TASK OBJECTIVE: Your answer must be the records below, repeated exactly, with every picture left out.

--- START ---

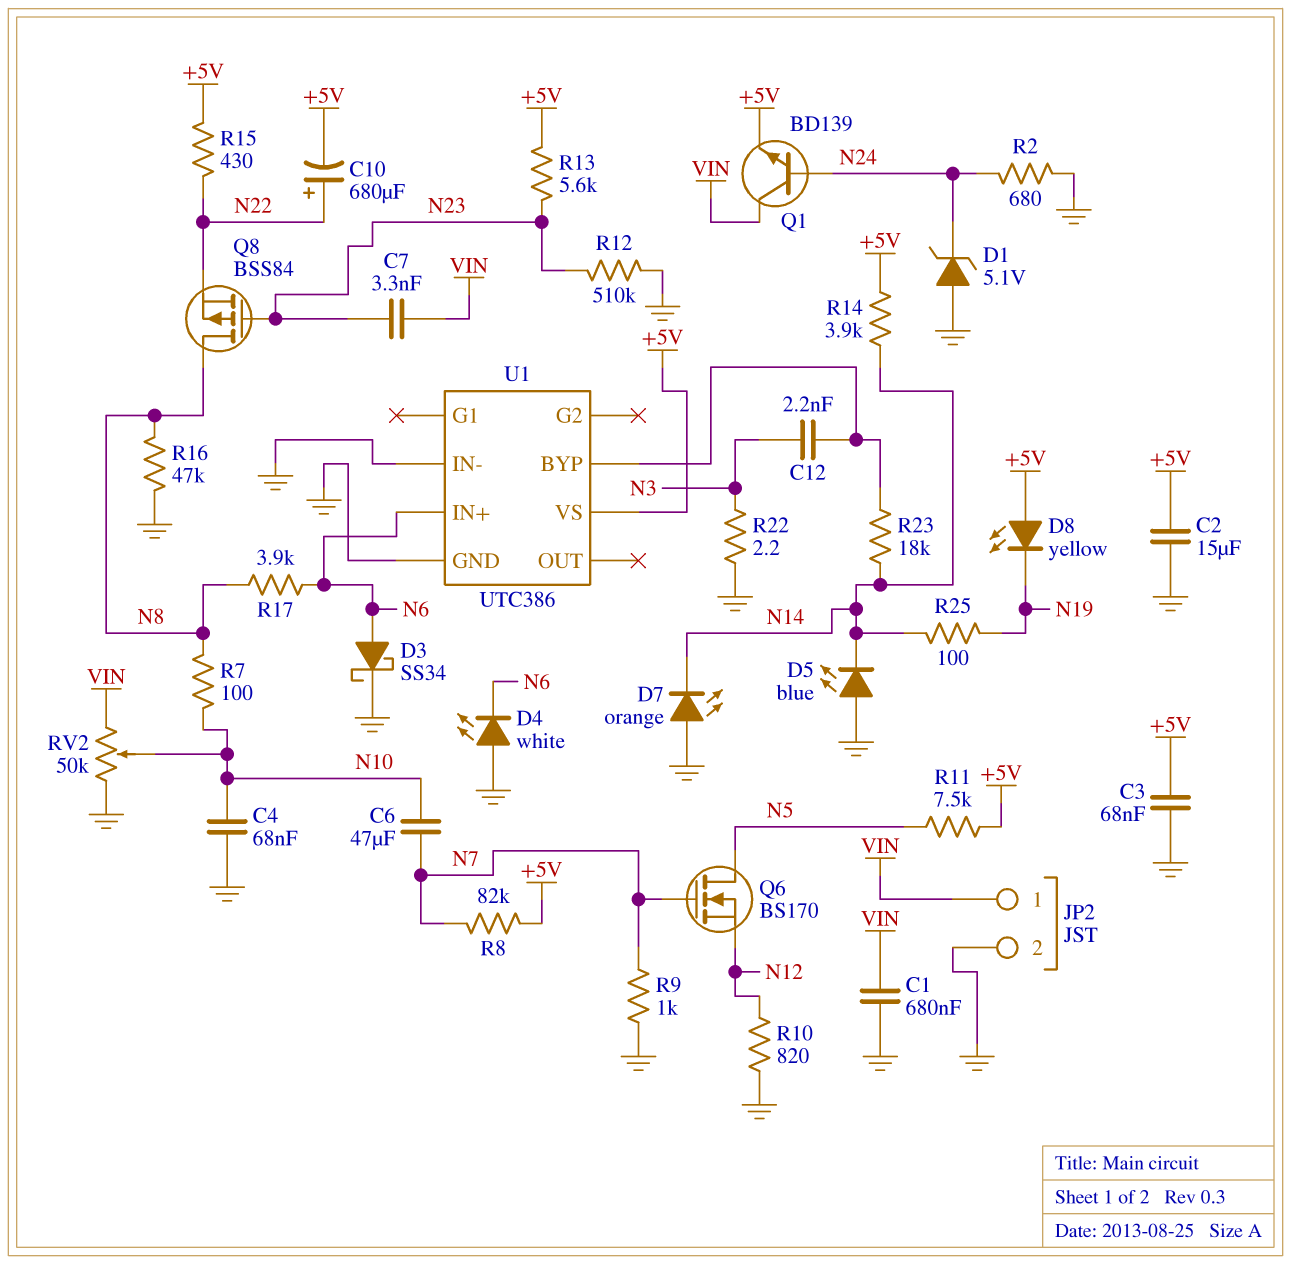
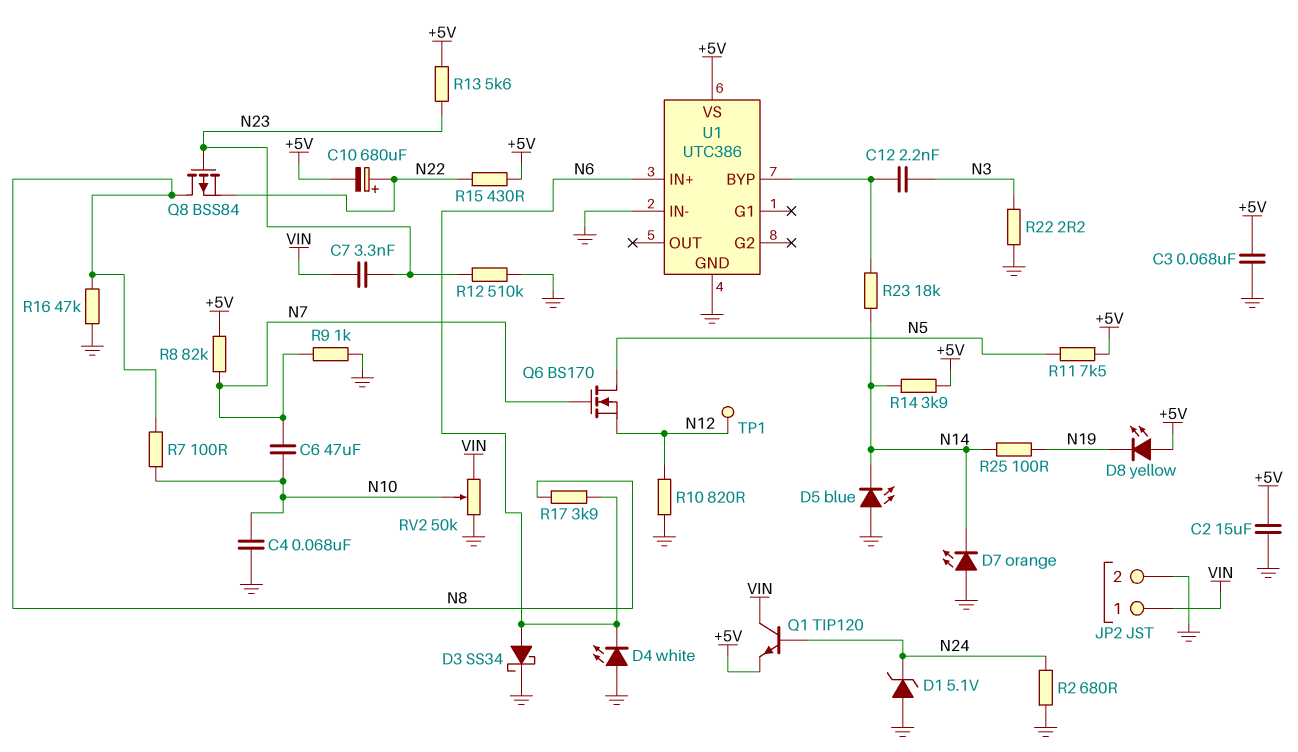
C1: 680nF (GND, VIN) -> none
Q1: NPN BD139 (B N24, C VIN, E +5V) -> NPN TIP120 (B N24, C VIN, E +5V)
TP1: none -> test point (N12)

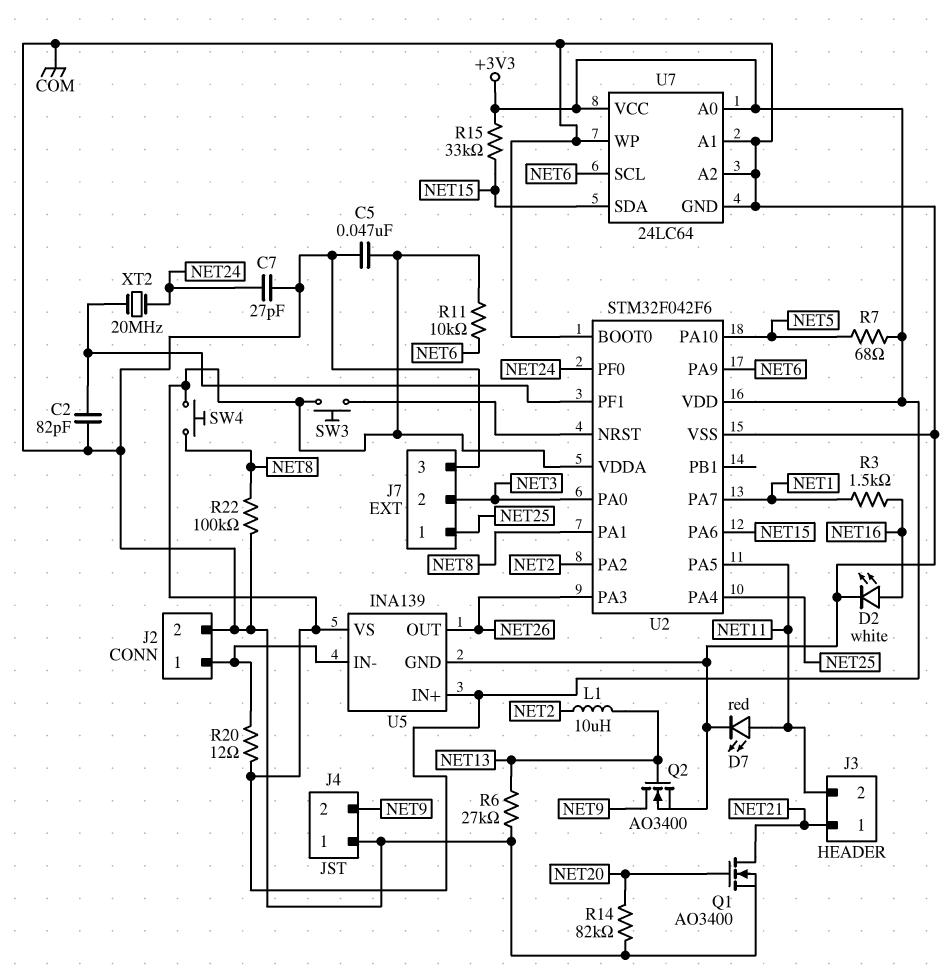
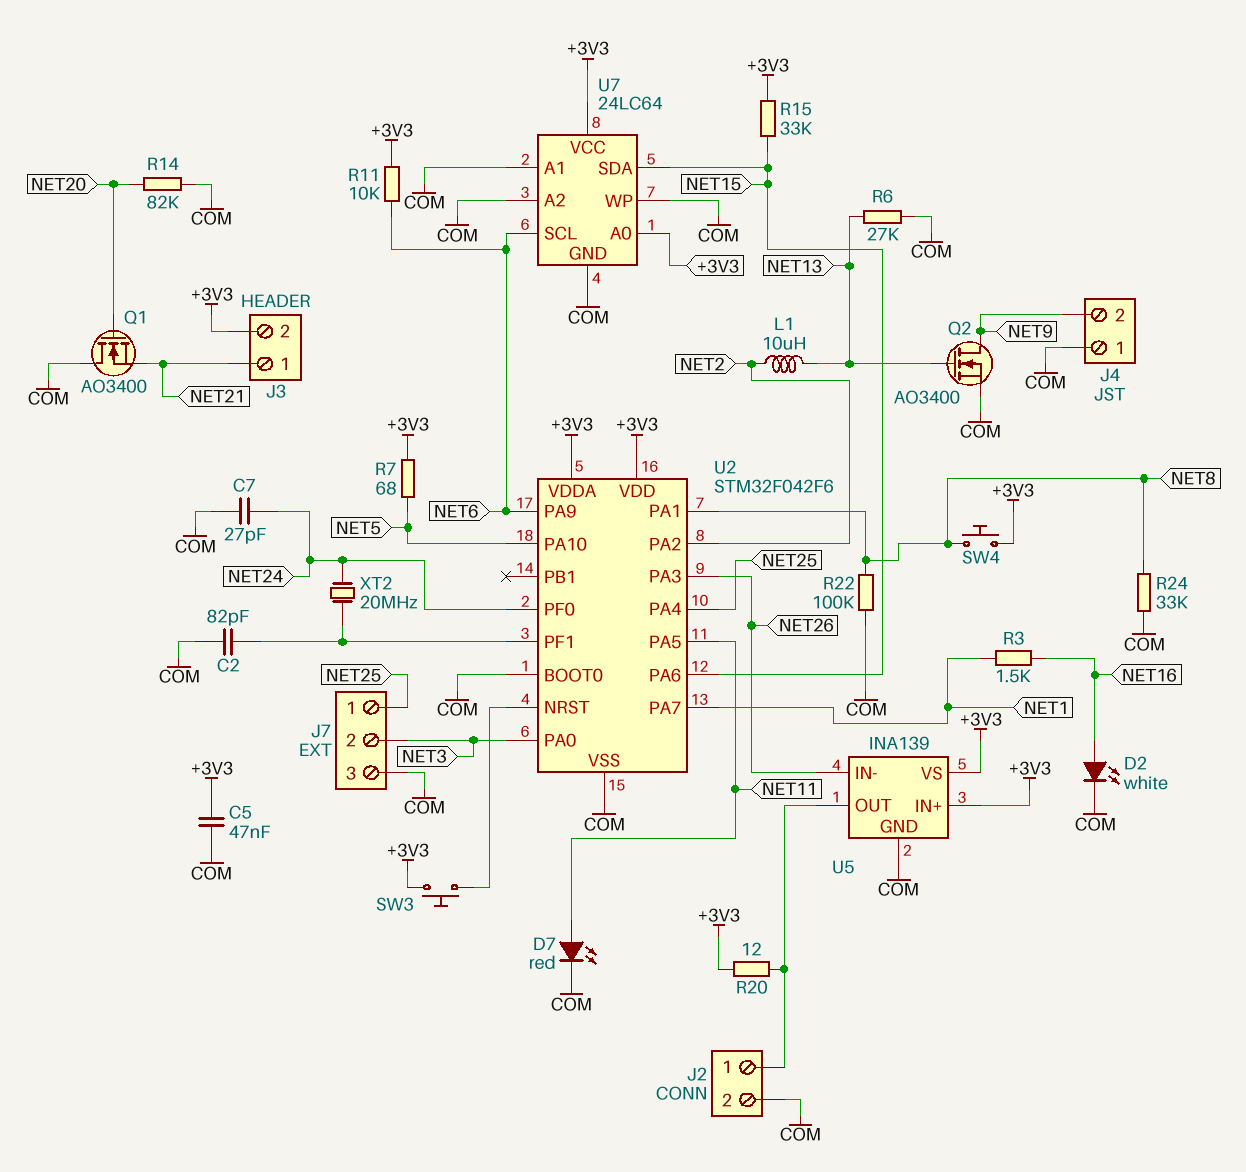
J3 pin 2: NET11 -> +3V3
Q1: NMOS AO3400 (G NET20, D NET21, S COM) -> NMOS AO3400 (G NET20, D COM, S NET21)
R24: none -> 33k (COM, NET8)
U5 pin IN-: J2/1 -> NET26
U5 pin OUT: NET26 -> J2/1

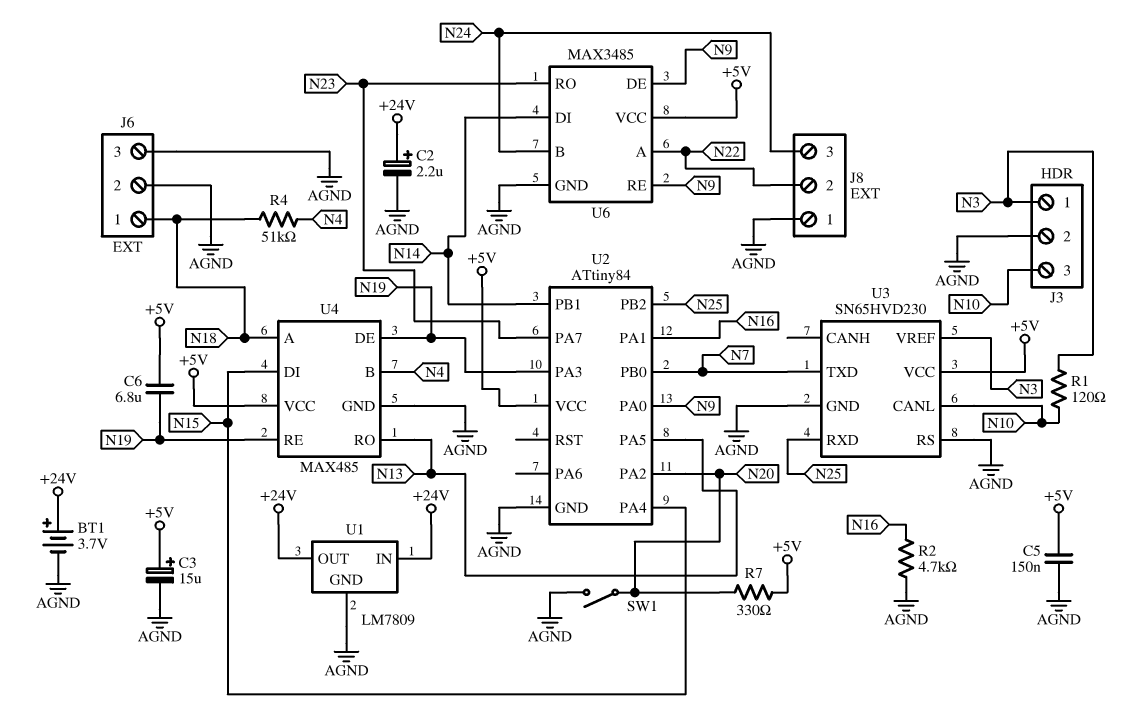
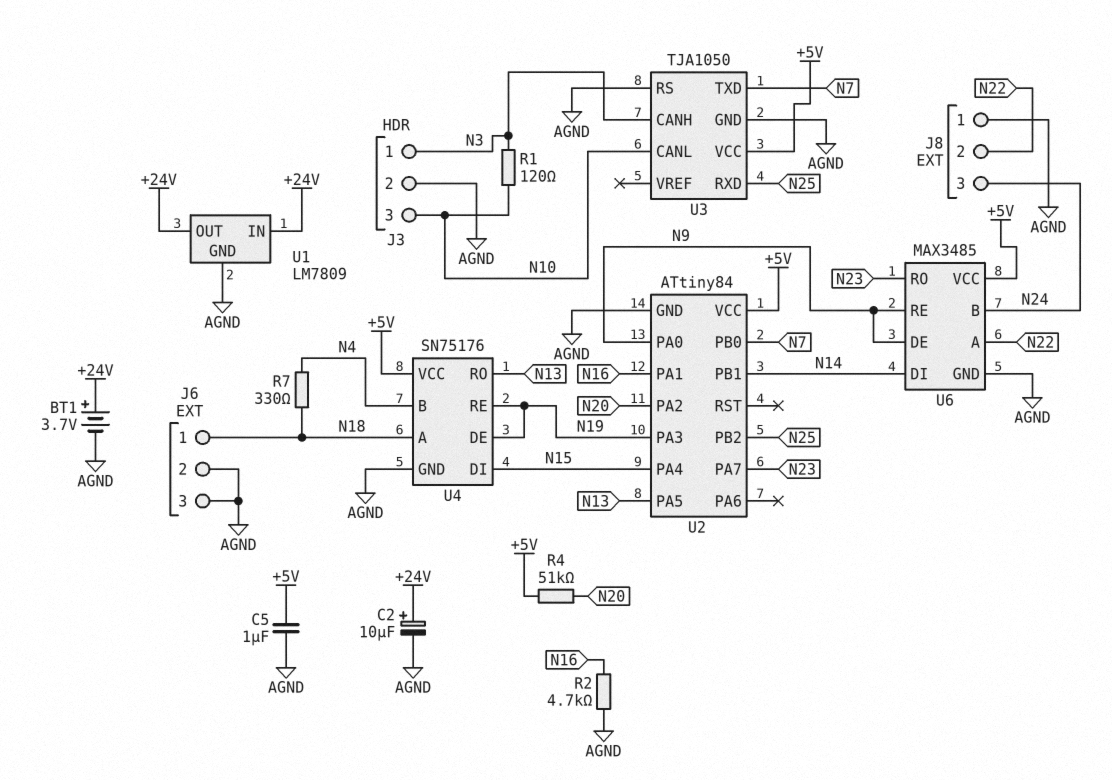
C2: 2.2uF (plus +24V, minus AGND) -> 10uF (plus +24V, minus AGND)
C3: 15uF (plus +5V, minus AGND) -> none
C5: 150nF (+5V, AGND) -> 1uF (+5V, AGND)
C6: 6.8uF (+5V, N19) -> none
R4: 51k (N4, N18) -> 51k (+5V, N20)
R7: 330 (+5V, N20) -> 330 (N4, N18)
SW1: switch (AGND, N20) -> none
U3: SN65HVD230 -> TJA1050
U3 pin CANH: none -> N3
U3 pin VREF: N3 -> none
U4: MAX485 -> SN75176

--- END ---

OUTPUT:
C1: 680nF (GND, VIN) -> none
Q1: NPN BD139 (B N24, C VIN, E +5V) -> NPN TIP120 (B N24, C VIN, E +5V)
TP1: none -> test point (N12)

J3 pin 2: NET11 -> +3V3
Q1: NMOS AO3400 (G NET20, D NET21, S COM) -> NMOS AO3400 (G NET20, D COM, S NET21)
R24: none -> 33k (COM, NET8)
U5 pin IN-: J2/1 -> NET26
U5 pin OUT: NET26 -> J2/1

C2: 2.2uF (plus +24V, minus AGND) -> 10uF (plus +24V, minus AGND)
C3: 15uF (plus +5V, minus AGND) -> none
C5: 150nF (+5V, AGND) -> 1uF (+5V, AGND)
C6: 6.8uF (+5V, N19) -> none
R4: 51k (N4, N18) -> 51k (+5V, N20)
R7: 330 (+5V, N20) -> 330 (N4, N18)
SW1: switch (AGND, N20) -> none
U3: SN65HVD230 -> TJA1050
U3 pin CANH: none -> N3
U3 pin VREF: N3 -> none
U4: MAX485 -> SN75176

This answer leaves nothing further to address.